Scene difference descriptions
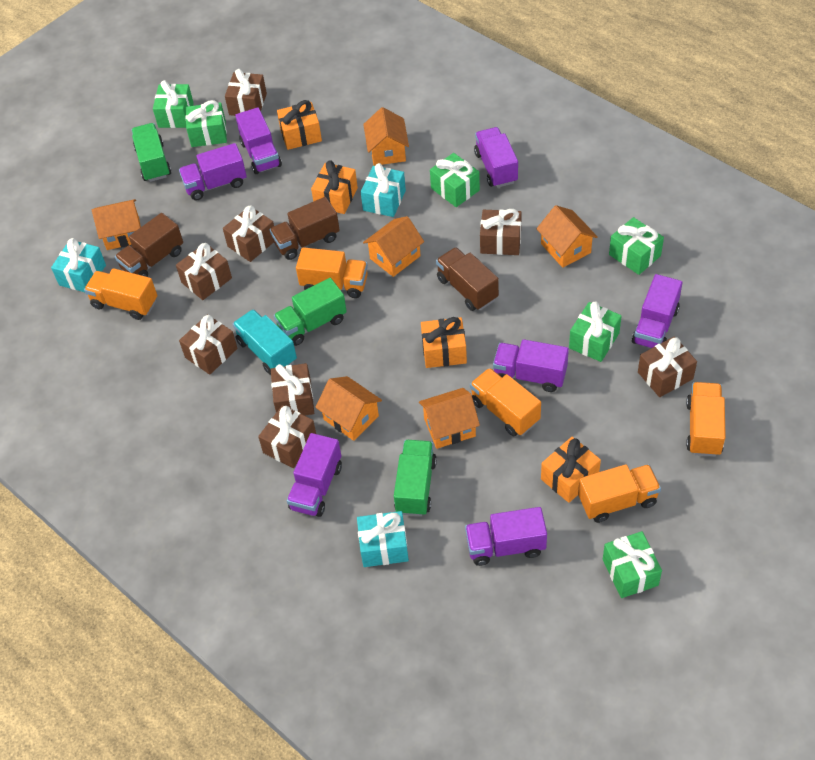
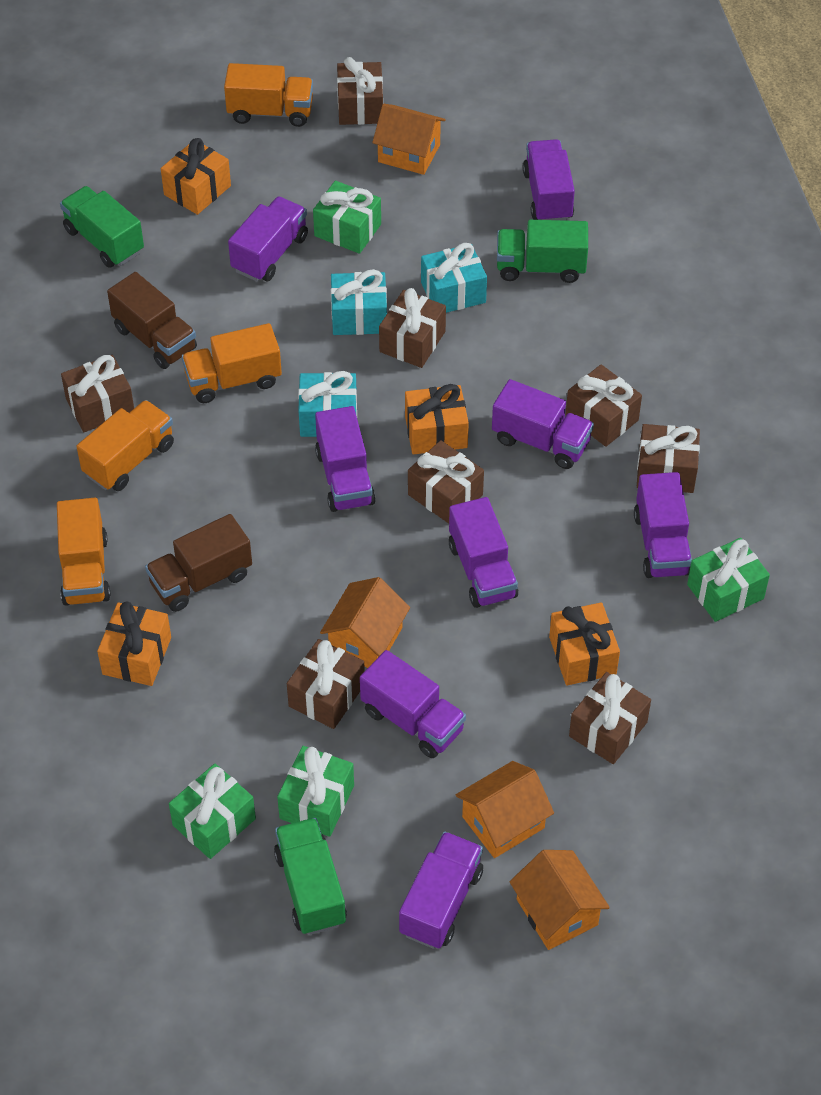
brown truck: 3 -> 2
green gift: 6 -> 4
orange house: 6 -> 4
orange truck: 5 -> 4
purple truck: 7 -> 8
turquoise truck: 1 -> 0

### What needs to be done
Each record above should be copied character for character, with pictures dropped.

### Written reply
brown truck: 3 -> 2
green gift: 6 -> 4
orange house: 6 -> 4
orange truck: 5 -> 4
purple truck: 7 -> 8
turquoise truck: 1 -> 0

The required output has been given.